To do -> Copy exactly the lines of the data below, beginning with the line with "white plate A4:A5" and ending with the line with "none -> purple round brick E3 level 2". Pictures are to be omitted.

Records for the exercise ->
————

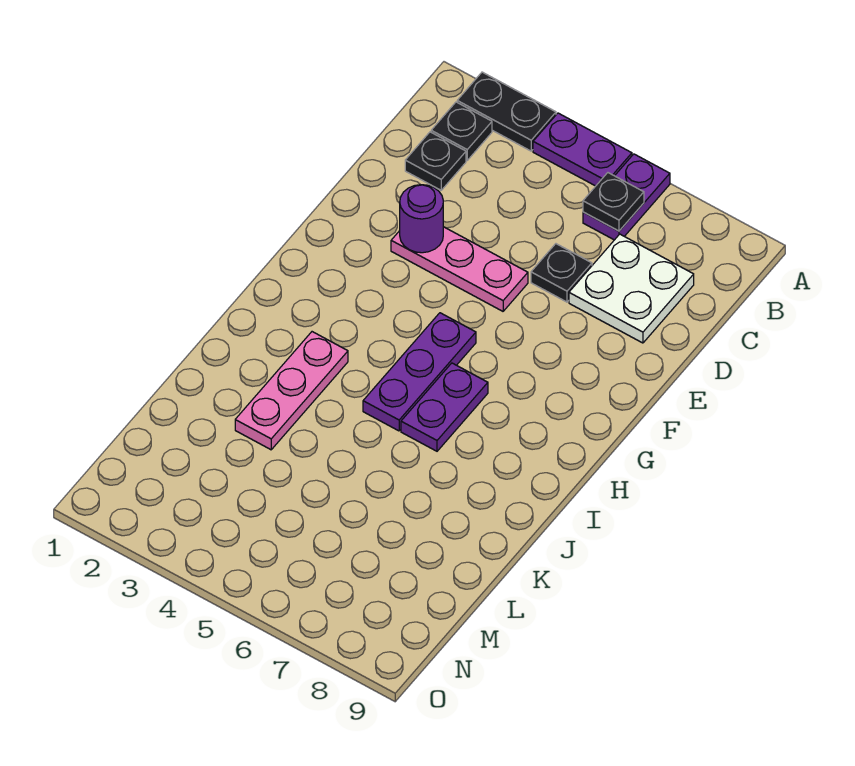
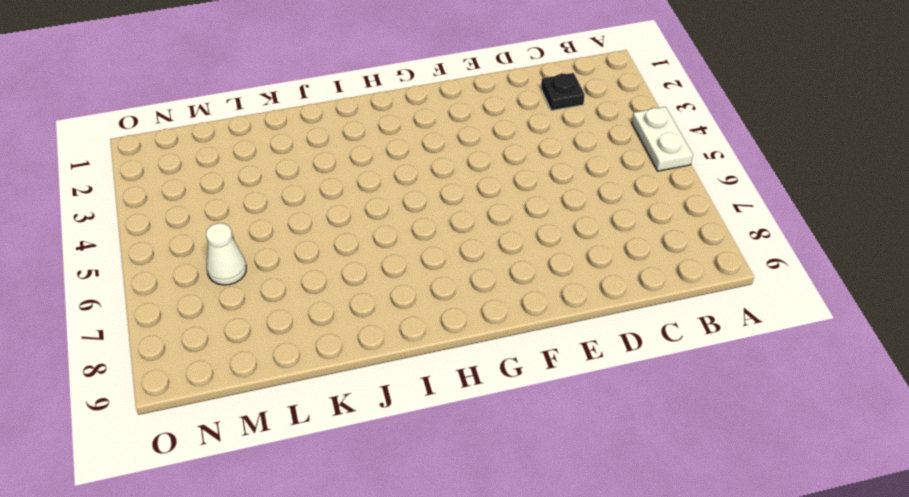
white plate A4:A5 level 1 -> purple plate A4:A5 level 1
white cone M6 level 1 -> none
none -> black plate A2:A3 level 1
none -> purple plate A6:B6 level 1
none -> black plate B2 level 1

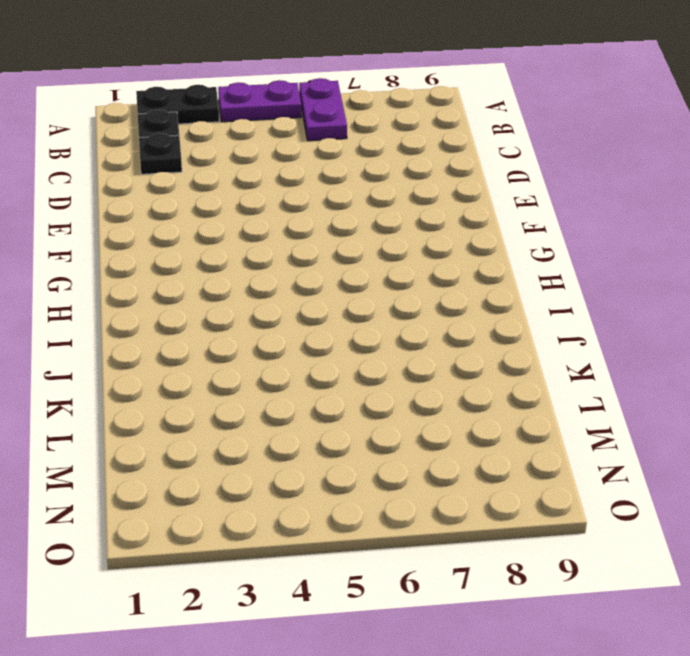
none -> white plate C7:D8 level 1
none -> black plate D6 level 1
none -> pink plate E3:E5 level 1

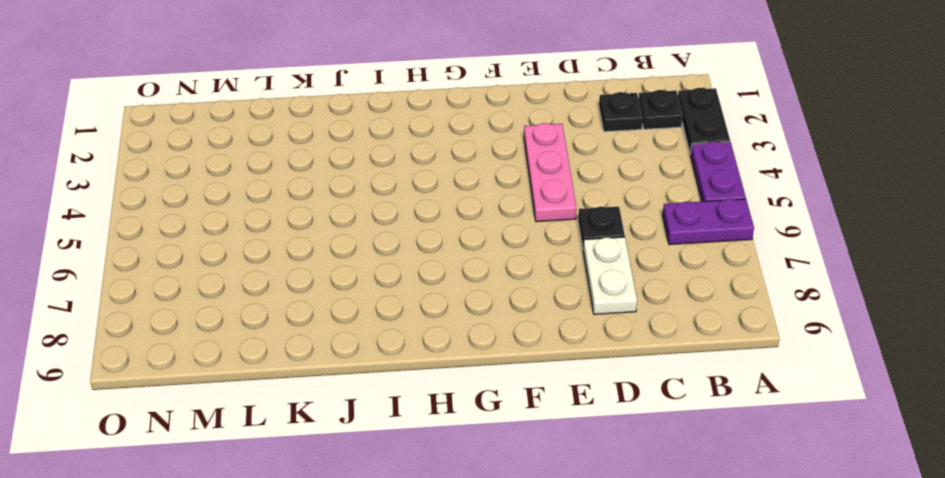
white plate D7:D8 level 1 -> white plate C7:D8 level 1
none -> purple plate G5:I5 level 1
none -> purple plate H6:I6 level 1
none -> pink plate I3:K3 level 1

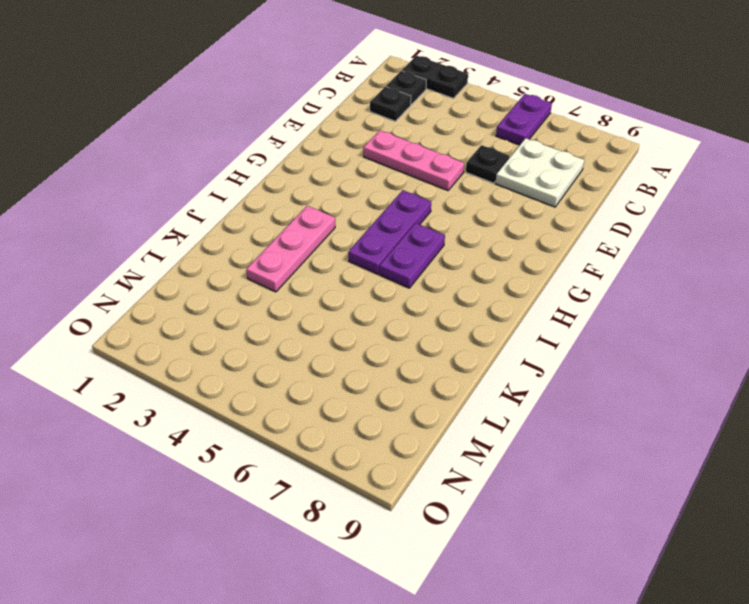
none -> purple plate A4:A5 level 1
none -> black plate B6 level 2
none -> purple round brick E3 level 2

————

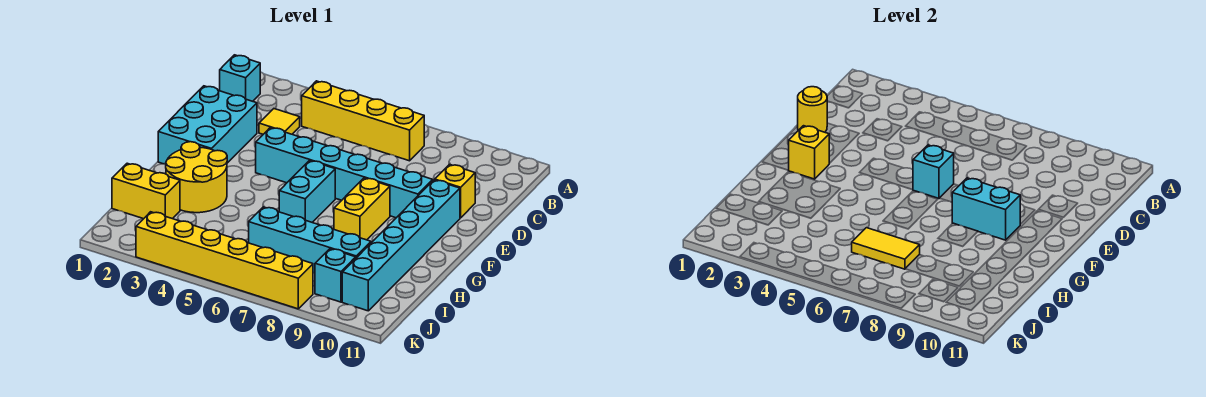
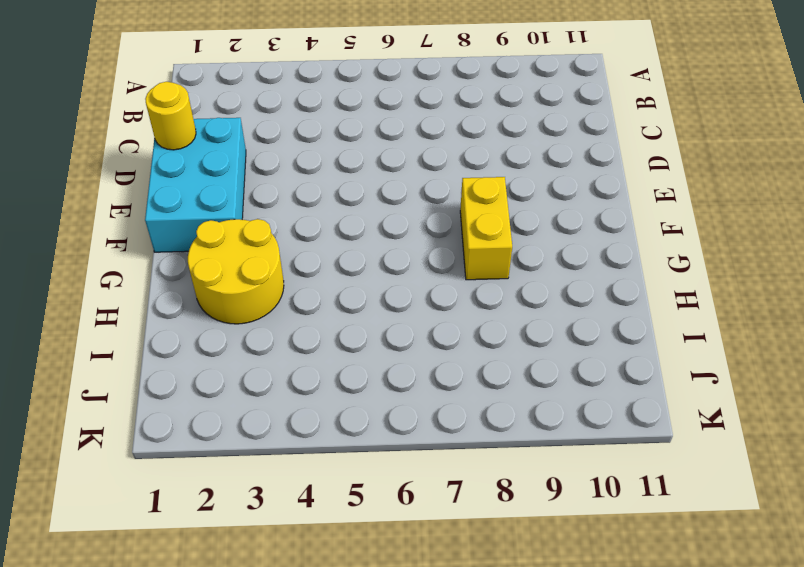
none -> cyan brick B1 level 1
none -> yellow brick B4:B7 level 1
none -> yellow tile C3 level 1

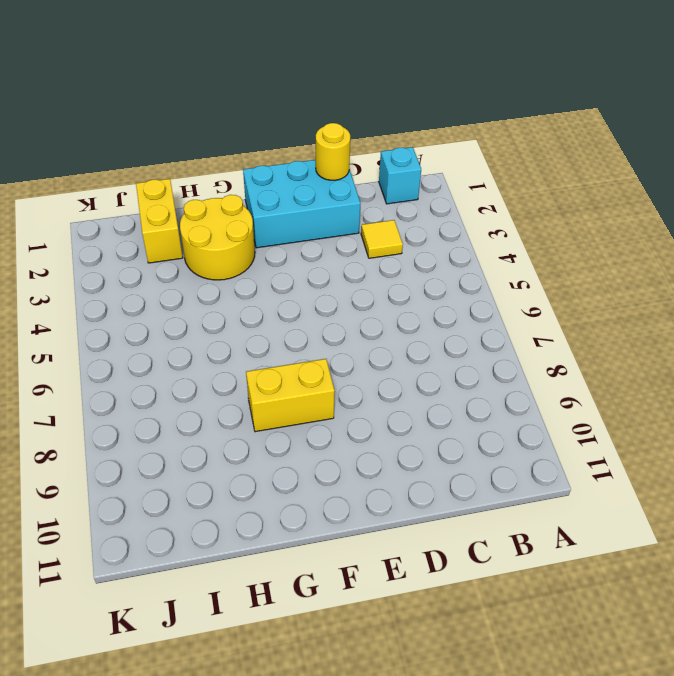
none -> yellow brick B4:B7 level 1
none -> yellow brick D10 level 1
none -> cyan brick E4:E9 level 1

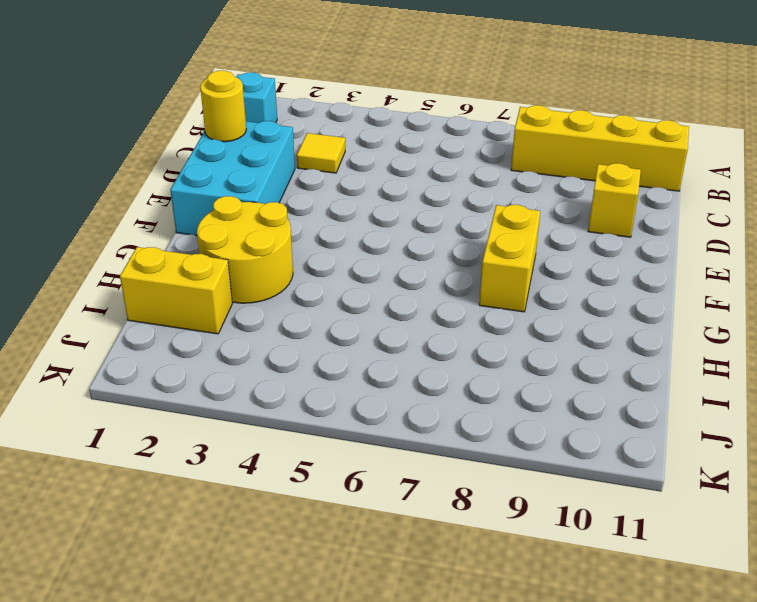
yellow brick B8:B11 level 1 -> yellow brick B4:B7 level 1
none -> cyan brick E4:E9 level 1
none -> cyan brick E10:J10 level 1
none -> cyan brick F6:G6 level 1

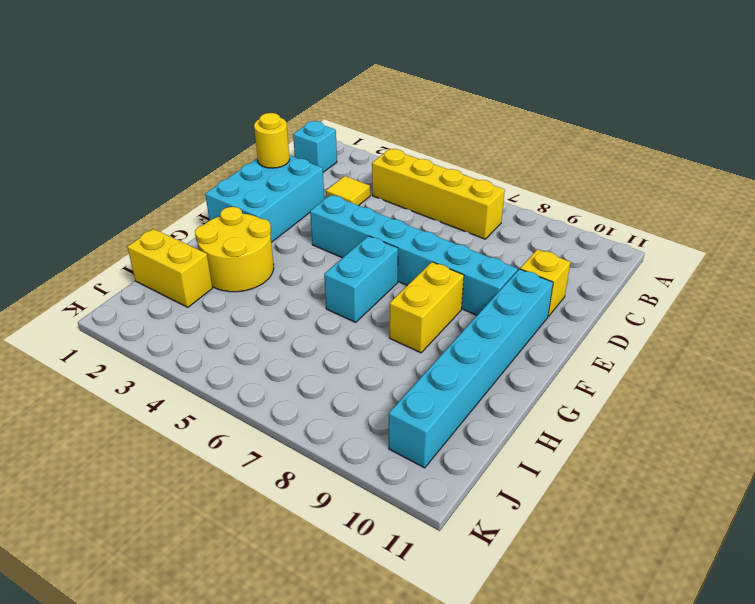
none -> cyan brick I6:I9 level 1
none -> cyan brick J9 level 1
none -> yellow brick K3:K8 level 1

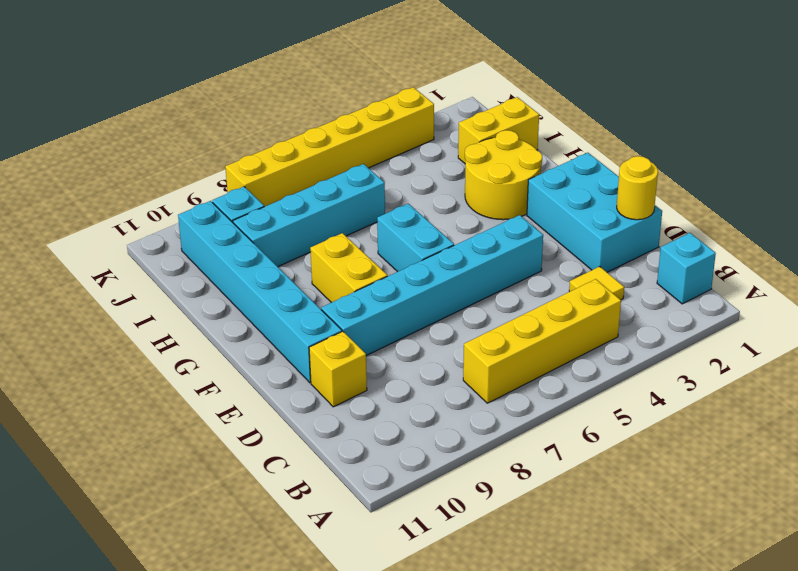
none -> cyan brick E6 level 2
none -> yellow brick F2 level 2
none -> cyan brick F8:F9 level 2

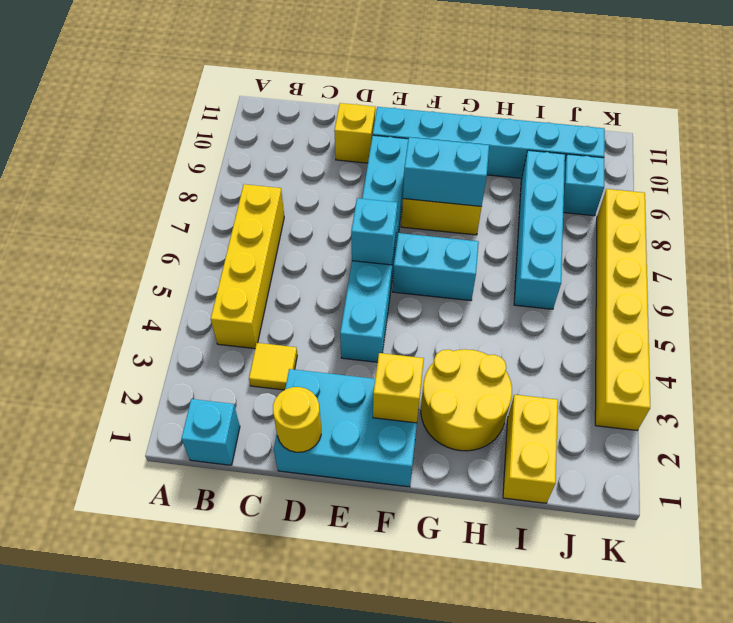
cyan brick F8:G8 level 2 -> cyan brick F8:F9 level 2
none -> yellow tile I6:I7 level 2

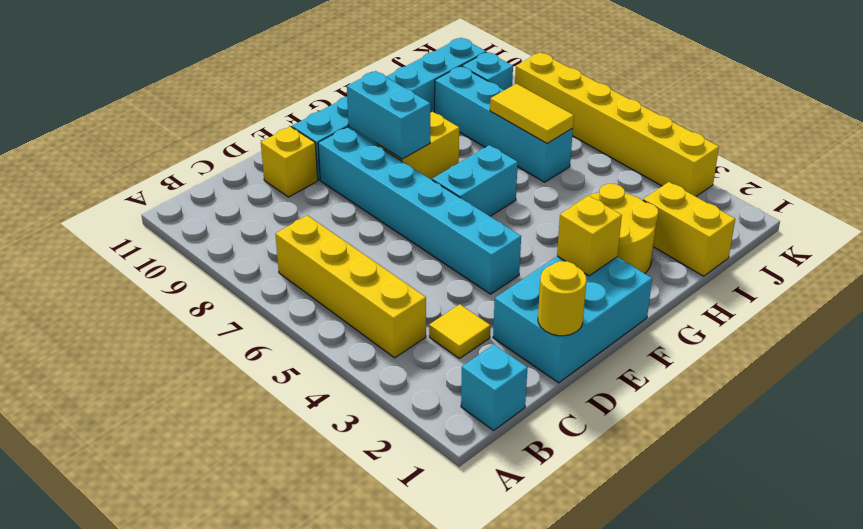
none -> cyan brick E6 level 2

————

Task response ->
white plate A4:A5 level 1 -> purple plate A4:A5 level 1
white cone M6 level 1 -> none
none -> black plate A2:A3 level 1
none -> purple plate A6:B6 level 1
none -> black plate B2 level 1

none -> white plate C7:D8 level 1
none -> black plate D6 level 1
none -> pink plate E3:E5 level 1

white plate D7:D8 level 1 -> white plate C7:D8 level 1
none -> purple plate G5:I5 level 1
none -> purple plate H6:I6 level 1
none -> pink plate I3:K3 level 1

none -> purple plate A4:A5 level 1
none -> black plate B6 level 2
none -> purple round brick E3 level 2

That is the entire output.